» Aim of the exercise: For the data below, restate word for word only the lines from the line containing "R23: 47k (n8, n11) -> 47k (n8, n17)" through the line containing "R7: 1.5k (+12V, SENSE) -> 1.5k (DGND, SENSE)", both ends included.

(Version difference data)
##############################
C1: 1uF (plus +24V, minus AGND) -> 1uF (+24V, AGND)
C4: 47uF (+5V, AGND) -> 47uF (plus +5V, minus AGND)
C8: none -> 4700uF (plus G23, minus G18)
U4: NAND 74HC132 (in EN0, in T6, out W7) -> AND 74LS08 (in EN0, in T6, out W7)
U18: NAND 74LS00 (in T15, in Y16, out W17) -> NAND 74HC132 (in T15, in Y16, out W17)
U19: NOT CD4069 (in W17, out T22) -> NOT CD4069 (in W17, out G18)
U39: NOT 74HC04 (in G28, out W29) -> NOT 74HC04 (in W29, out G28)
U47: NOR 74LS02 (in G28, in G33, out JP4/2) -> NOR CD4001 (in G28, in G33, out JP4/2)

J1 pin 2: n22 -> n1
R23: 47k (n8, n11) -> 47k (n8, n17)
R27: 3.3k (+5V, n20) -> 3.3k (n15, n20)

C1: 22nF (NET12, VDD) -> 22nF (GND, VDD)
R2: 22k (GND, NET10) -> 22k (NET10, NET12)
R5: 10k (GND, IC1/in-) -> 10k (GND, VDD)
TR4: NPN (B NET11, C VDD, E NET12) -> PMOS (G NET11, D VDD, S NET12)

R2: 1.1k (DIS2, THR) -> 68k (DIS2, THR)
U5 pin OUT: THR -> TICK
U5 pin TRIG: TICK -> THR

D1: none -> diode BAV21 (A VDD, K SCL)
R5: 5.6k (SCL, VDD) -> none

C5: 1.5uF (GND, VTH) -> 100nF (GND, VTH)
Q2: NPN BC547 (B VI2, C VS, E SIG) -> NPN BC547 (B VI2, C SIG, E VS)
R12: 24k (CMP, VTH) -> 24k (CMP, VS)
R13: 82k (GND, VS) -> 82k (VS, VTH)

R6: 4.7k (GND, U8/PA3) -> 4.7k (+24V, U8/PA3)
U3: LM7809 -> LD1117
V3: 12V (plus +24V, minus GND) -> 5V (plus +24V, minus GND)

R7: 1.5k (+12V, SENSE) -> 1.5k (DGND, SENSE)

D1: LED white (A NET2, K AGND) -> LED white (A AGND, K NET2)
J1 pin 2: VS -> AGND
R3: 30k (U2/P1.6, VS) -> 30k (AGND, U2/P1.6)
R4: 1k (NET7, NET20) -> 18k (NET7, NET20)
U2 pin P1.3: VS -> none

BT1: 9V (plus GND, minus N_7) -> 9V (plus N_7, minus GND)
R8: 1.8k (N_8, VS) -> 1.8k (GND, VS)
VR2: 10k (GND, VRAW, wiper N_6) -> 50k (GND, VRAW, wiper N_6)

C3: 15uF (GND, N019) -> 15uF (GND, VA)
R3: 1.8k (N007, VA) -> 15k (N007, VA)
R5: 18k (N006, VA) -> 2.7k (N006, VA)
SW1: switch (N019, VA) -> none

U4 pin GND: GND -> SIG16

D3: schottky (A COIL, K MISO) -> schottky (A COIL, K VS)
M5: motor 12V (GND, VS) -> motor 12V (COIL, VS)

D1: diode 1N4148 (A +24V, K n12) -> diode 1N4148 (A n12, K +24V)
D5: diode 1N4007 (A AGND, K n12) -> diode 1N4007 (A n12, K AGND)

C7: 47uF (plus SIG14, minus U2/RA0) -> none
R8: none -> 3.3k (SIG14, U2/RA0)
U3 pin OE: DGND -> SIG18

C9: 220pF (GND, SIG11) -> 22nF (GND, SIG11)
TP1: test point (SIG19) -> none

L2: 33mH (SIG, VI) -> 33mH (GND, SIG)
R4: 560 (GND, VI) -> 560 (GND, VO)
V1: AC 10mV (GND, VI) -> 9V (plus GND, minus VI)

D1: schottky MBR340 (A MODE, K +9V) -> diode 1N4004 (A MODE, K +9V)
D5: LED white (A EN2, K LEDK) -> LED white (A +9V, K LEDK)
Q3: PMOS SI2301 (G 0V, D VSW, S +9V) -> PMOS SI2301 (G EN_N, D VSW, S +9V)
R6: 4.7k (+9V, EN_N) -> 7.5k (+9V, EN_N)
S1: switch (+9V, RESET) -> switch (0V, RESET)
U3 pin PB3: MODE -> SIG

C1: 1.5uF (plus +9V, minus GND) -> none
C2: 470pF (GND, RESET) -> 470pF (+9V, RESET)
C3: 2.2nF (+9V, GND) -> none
##############################
» Response area:
R23: 47k (n8, n11) -> 47k (n8, n17)
R27: 3.3k (+5V, n20) -> 3.3k (n15, n20)

C1: 22nF (NET12, VDD) -> 22nF (GND, VDD)
R2: 22k (GND, NET10) -> 22k (NET10, NET12)
R5: 10k (GND, IC1/in-) -> 10k (GND, VDD)
TR4: NPN (B NET11, C VDD, E NET12) -> PMOS (G NET11, D VDD, S NET12)

R2: 1.1k (DIS2, THR) -> 68k (DIS2, THR)
U5 pin OUT: THR -> TICK
U5 pin TRIG: TICK -> THR

D1: none -> diode BAV21 (A VDD, K SCL)
R5: 5.6k (SCL, VDD) -> none

C5: 1.5uF (GND, VTH) -> 100nF (GND, VTH)
Q2: NPN BC547 (B VI2, C VS, E SIG) -> NPN BC547 (B VI2, C SIG, E VS)
R12: 24k (CMP, VTH) -> 24k (CMP, VS)
R13: 82k (GND, VS) -> 82k (VS, VTH)

R6: 4.7k (GND, U8/PA3) -> 4.7k (+24V, U8/PA3)
U3: LM7809 -> LD1117
V3: 12V (plus +24V, minus GND) -> 5V (plus +24V, minus GND)

R7: 1.5k (+12V, SENSE) -> 1.5k (DGND, SENSE)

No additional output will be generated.